▸ **Problem**: A copy of the listing below is needed, exact in every line and without images.

▸ **Dataset section**:
---

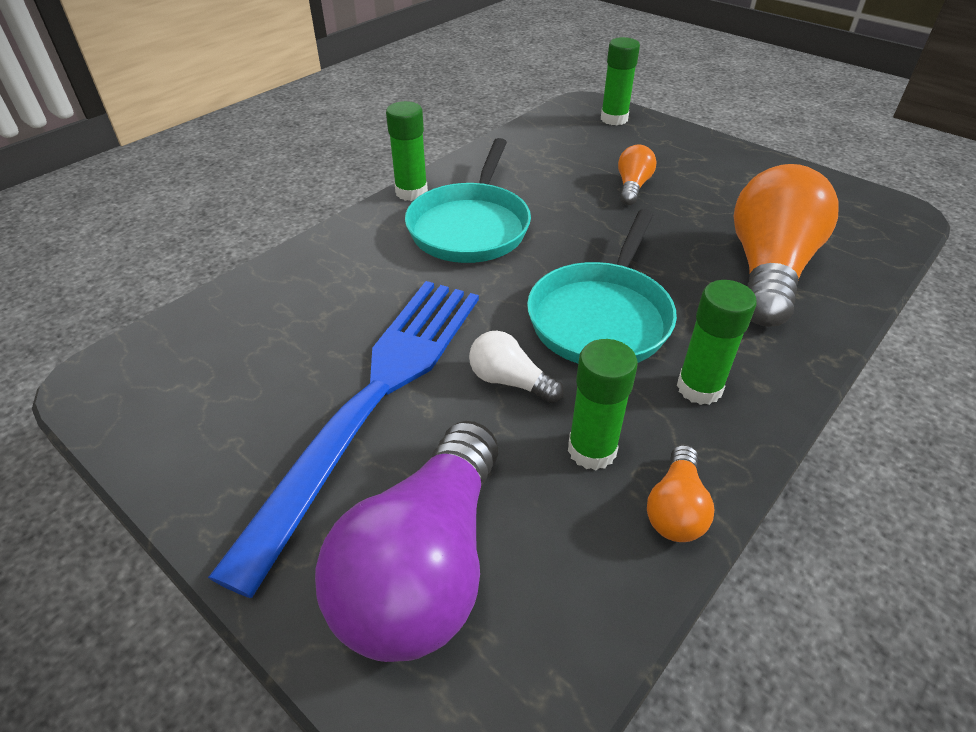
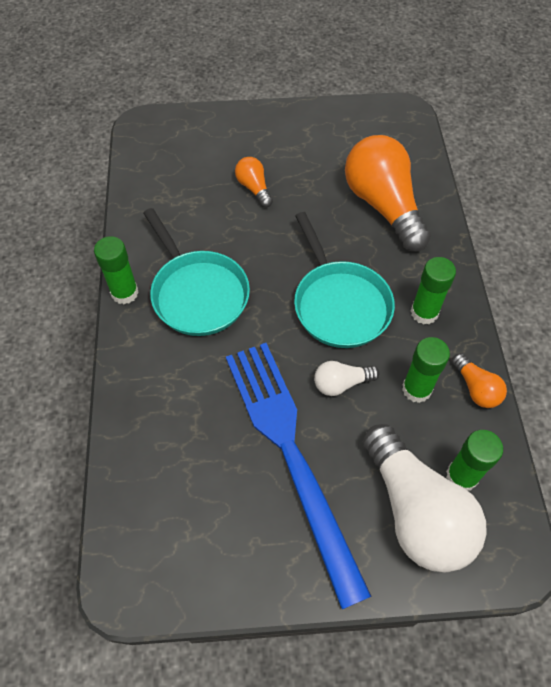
camera: 45 degrees left, 15 degrees up
(424, 566) = (415, 511): purple light bulb -> white light bulb
(614, 119) = (178, 129): green glue stick -> green glue stick (461, 476)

---

▸ **Solution for this problem**:
camera: 45 degrees left, 15 degrees up
(424, 566) = (415, 511): purple light bulb -> white light bulb
(614, 119) = (178, 129): green glue stick -> green glue stick (461, 476)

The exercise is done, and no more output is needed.